__Supplied data__
--------------------------------------------------
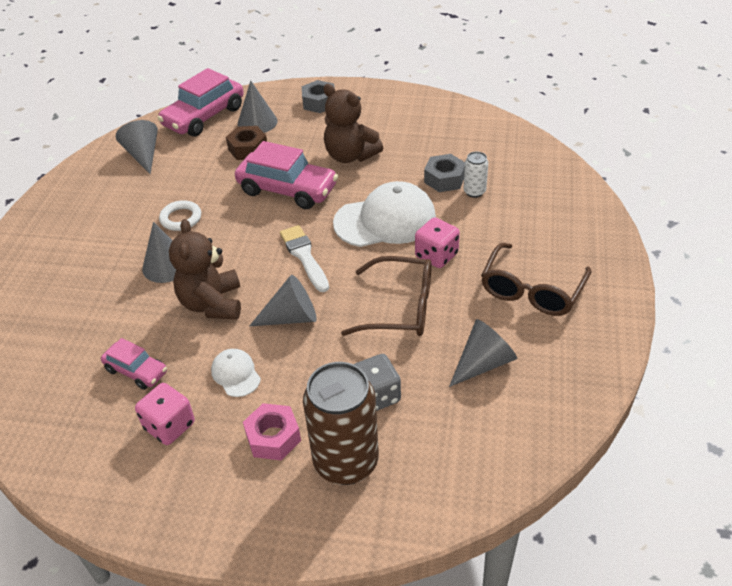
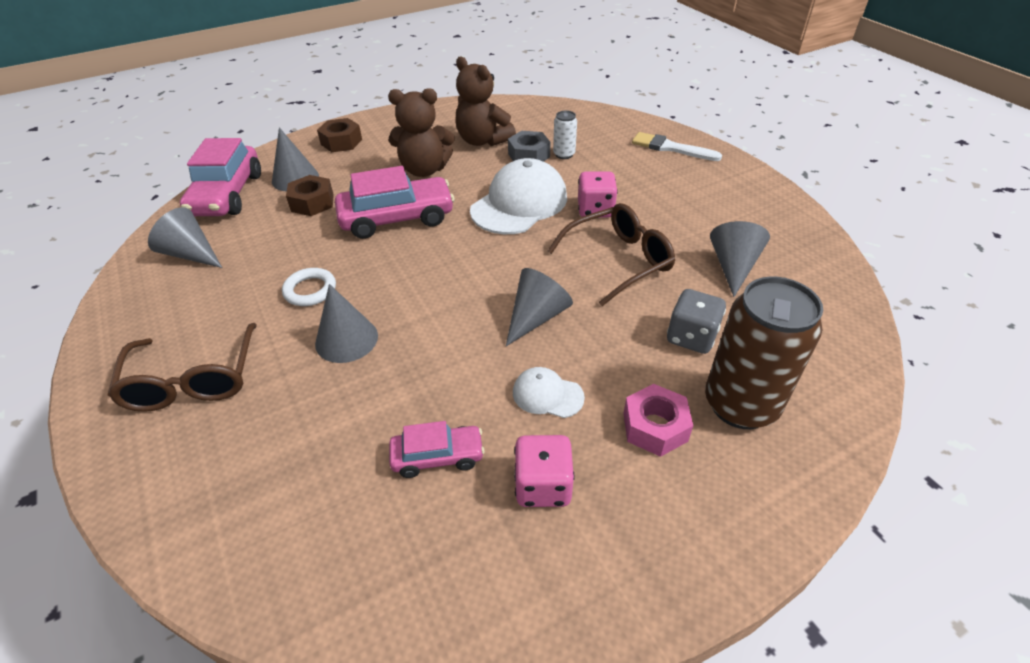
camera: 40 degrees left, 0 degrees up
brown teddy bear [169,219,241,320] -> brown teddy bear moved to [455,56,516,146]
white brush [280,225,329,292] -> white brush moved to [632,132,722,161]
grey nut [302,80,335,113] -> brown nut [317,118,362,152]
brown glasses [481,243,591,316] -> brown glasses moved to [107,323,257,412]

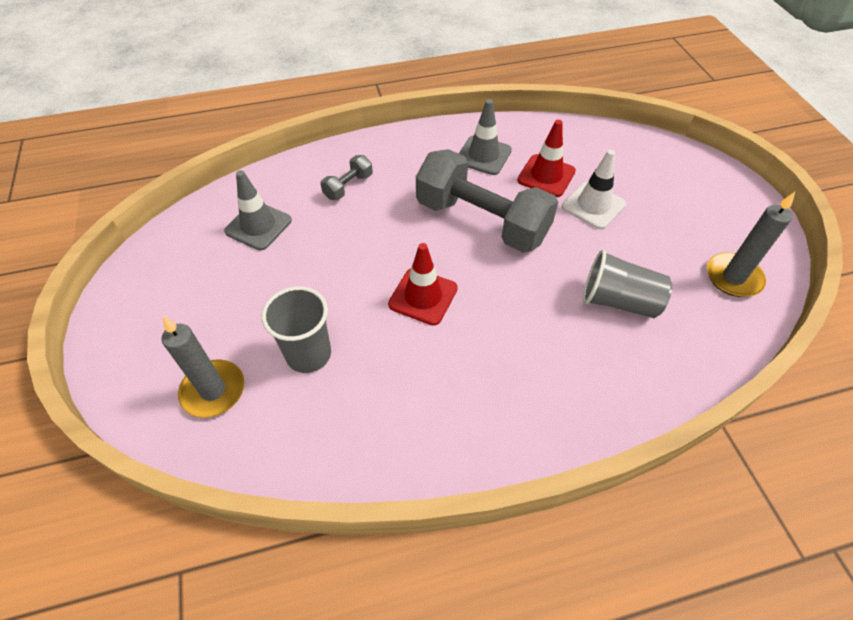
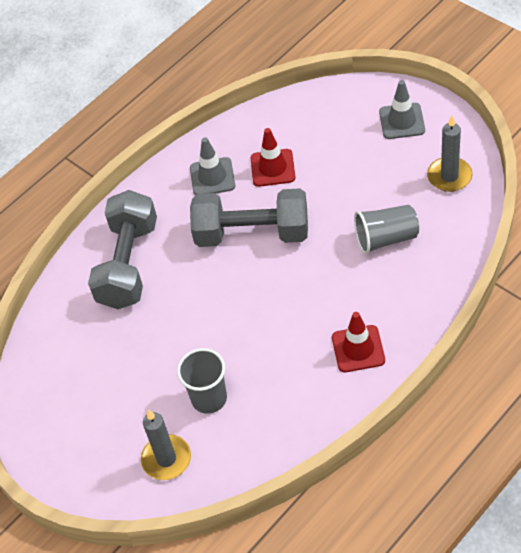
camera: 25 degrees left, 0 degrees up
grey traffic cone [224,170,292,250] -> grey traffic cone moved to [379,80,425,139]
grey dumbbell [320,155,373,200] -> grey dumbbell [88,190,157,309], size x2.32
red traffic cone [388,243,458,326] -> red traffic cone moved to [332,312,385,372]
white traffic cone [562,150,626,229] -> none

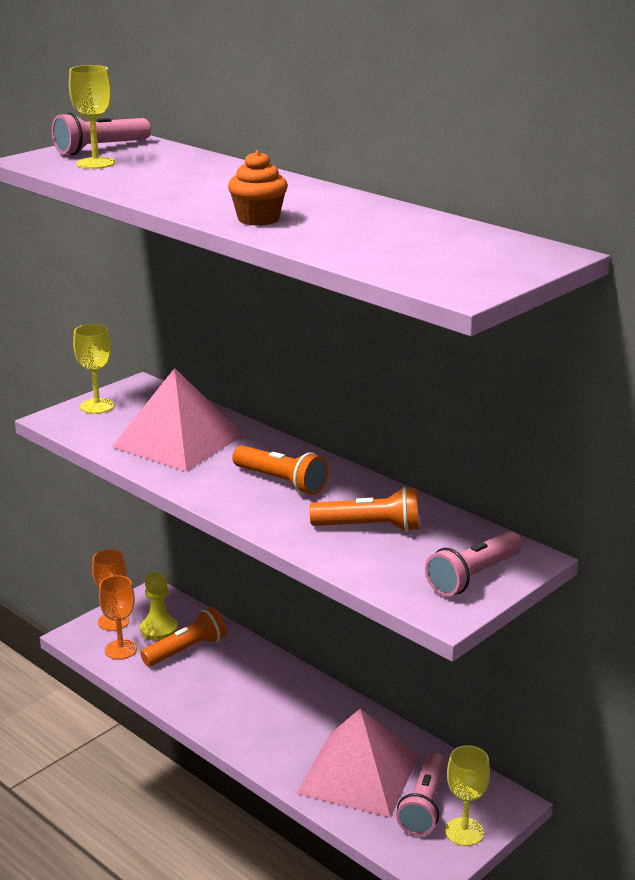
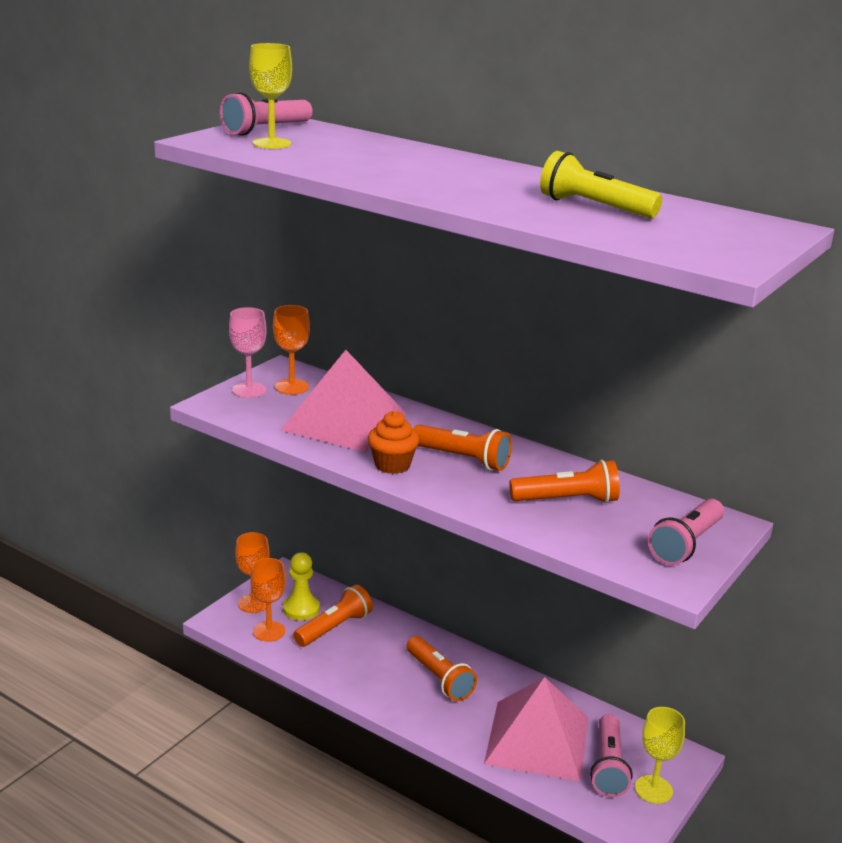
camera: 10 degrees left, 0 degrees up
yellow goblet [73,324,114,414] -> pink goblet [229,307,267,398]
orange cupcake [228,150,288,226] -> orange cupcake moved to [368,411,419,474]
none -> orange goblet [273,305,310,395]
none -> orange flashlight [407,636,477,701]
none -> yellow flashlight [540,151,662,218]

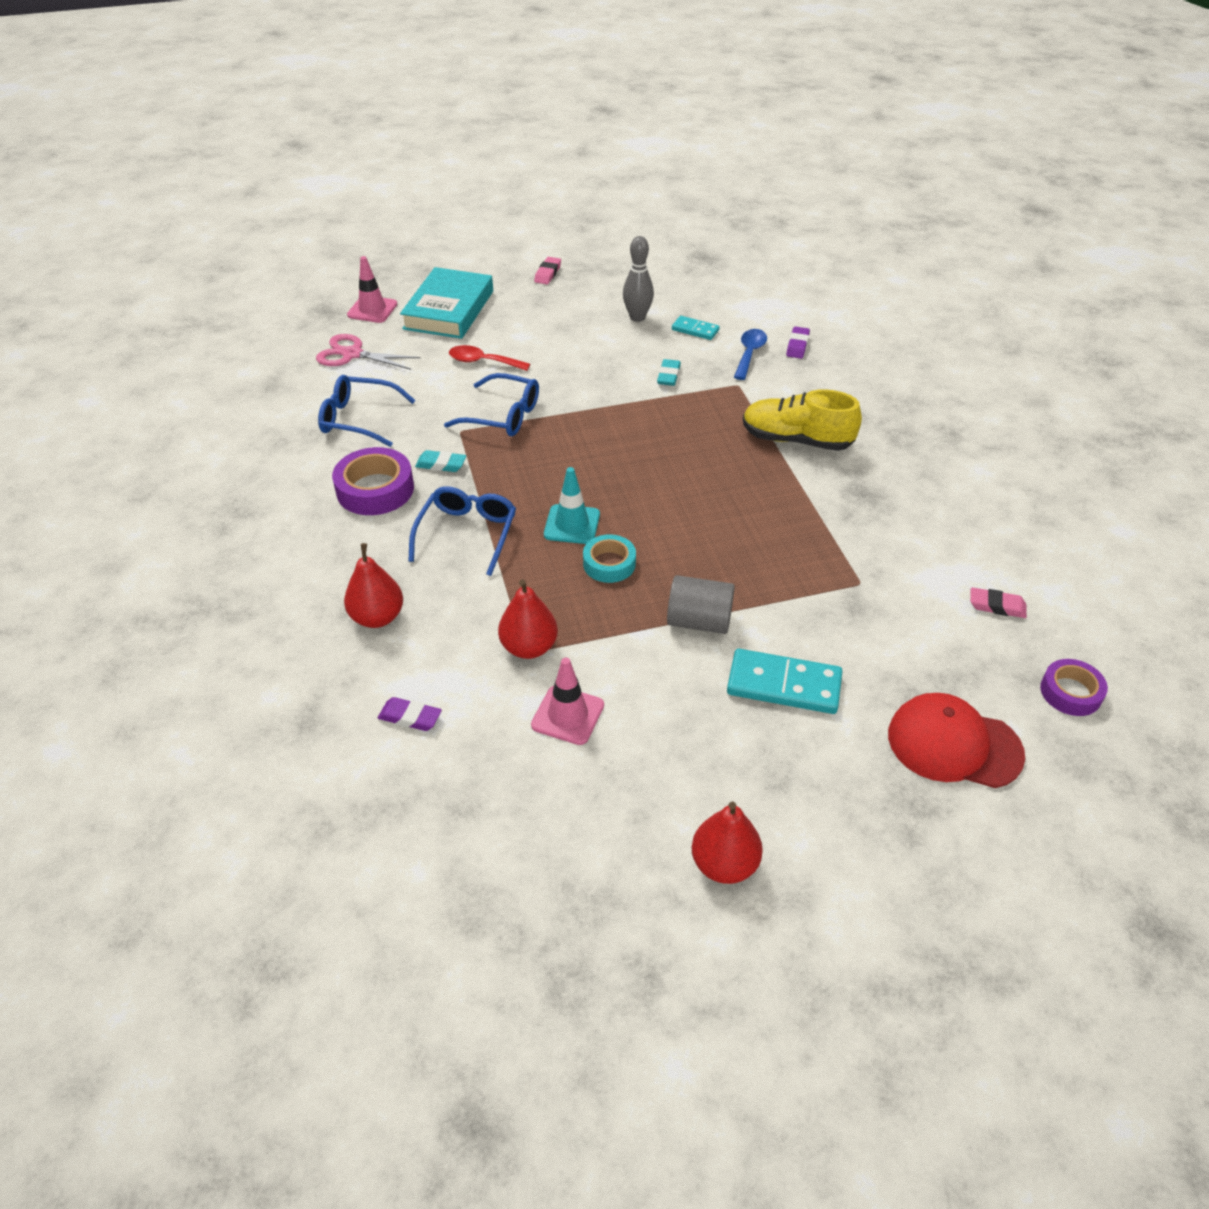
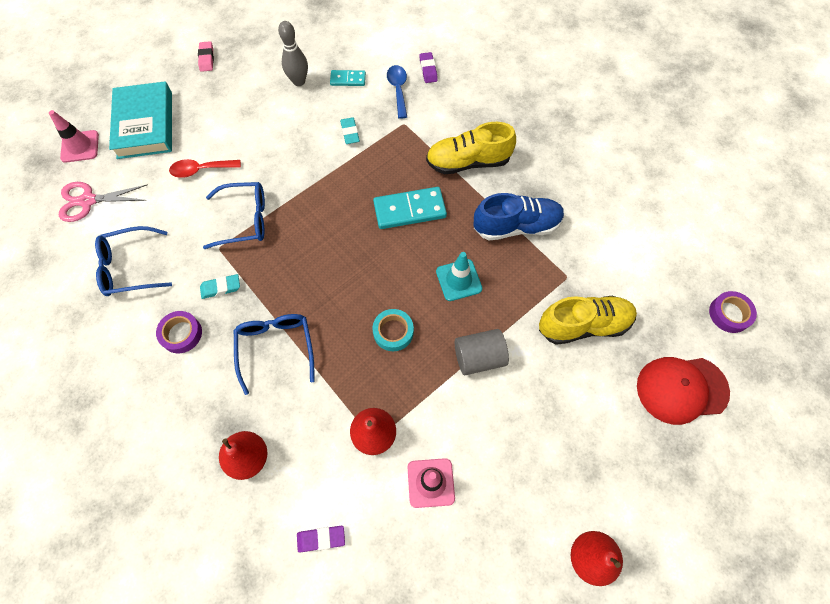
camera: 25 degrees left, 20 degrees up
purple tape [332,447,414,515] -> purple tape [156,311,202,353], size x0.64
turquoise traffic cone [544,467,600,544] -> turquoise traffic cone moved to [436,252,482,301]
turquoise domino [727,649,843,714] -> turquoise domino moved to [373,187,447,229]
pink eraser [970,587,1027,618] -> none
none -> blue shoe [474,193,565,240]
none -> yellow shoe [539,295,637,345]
--------------------------------------------------
__Your task__
The required answer is the run of lines above, starting at the line with "camera: 25 degrees left, 0 degrees up" and ending at the line with "grey dumbbell [320,155,373,200]", reproduced exactly with both ends.

__Finished task__
camera: 25 degrees left, 0 degrees up
grey traffic cone [224,170,292,250] -> grey traffic cone moved to [379,80,425,139]
grey dumbbell [320,155,373,200] -> grey dumbbell [88,190,157,309], size x2.32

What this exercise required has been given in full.